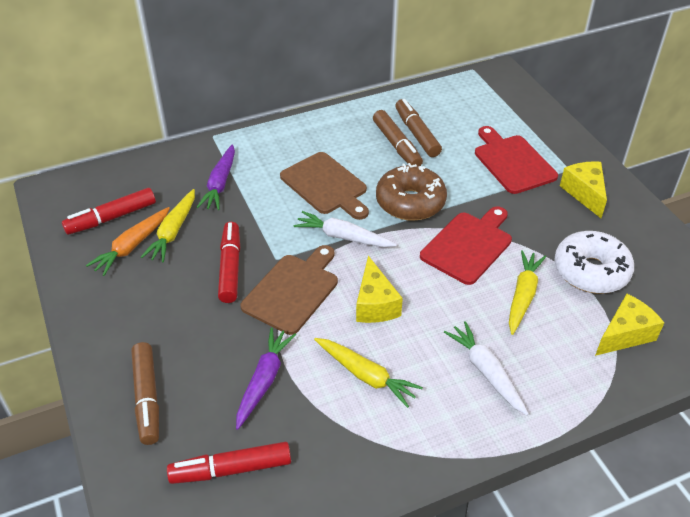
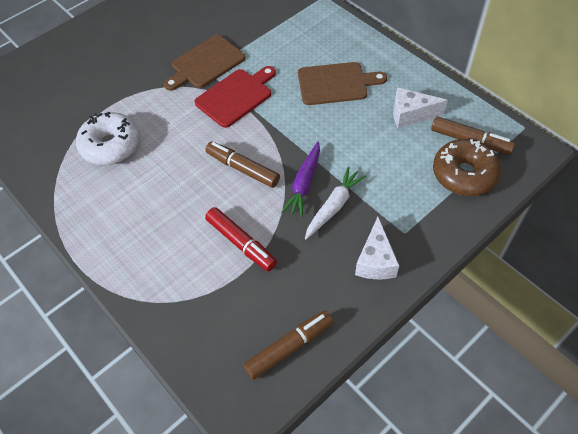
orange carrot: 1 -> 0
purple carrot: 2 -> 1
red cutting board: 2 -> 1
red marker: 3 -> 1
white carrot: 2 -> 1
white cheese: 0 -> 2
yellow carrot: 3 -> 0
yellow cheese: 3 -> 0

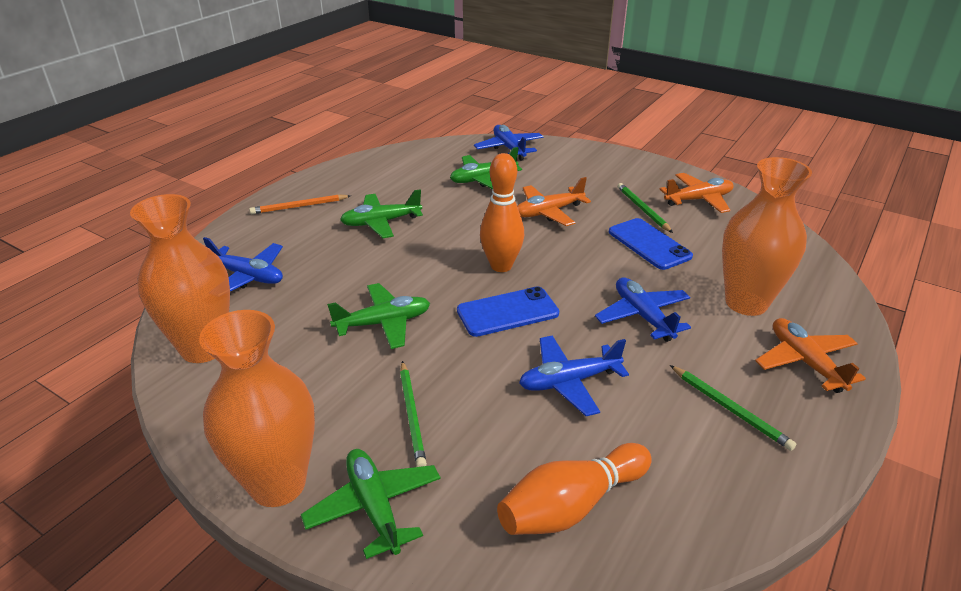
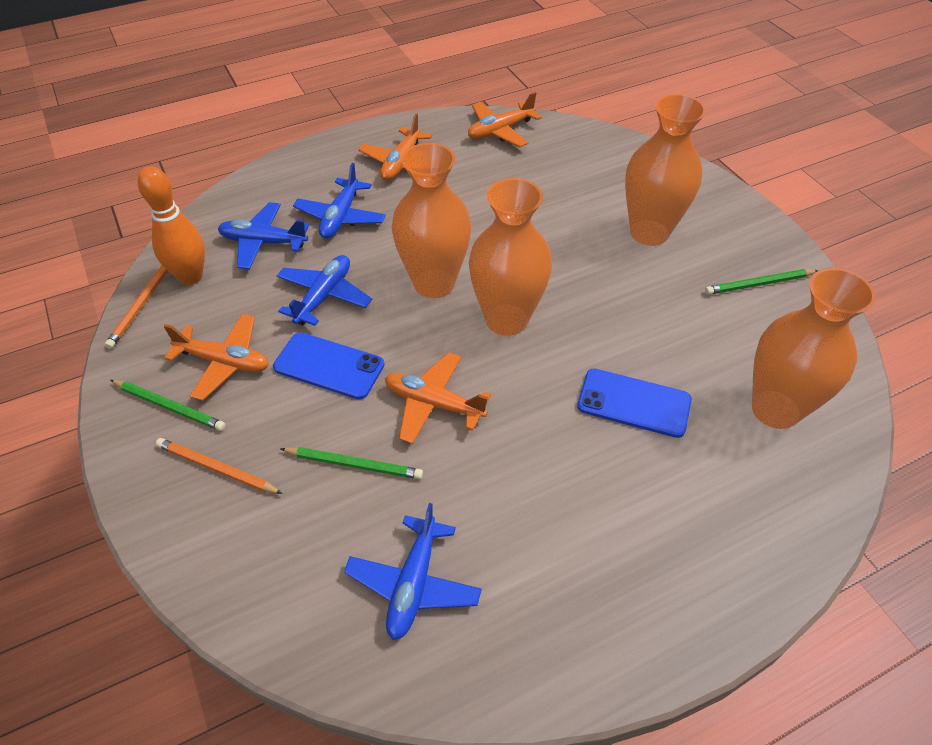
green plane: 4 -> 0
orange bowling pin: 2 -> 1
orange pencil: 1 -> 2
orange plane: 3 -> 4
orange vase: 3 -> 4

------------------------------------------------

** TASK **
What's needed here is an exact repeat of all the records above, pictures excluded.

** ANSWER BOX **
orange carrot: 1 -> 0
purple carrot: 2 -> 1
red cutting board: 2 -> 1
red marker: 3 -> 1
white carrot: 2 -> 1
white cheese: 0 -> 2
yellow carrot: 3 -> 0
yellow cheese: 3 -> 0

green plane: 4 -> 0
orange bowling pin: 2 -> 1
orange pencil: 1 -> 2
orange plane: 3 -> 4
orange vase: 3 -> 4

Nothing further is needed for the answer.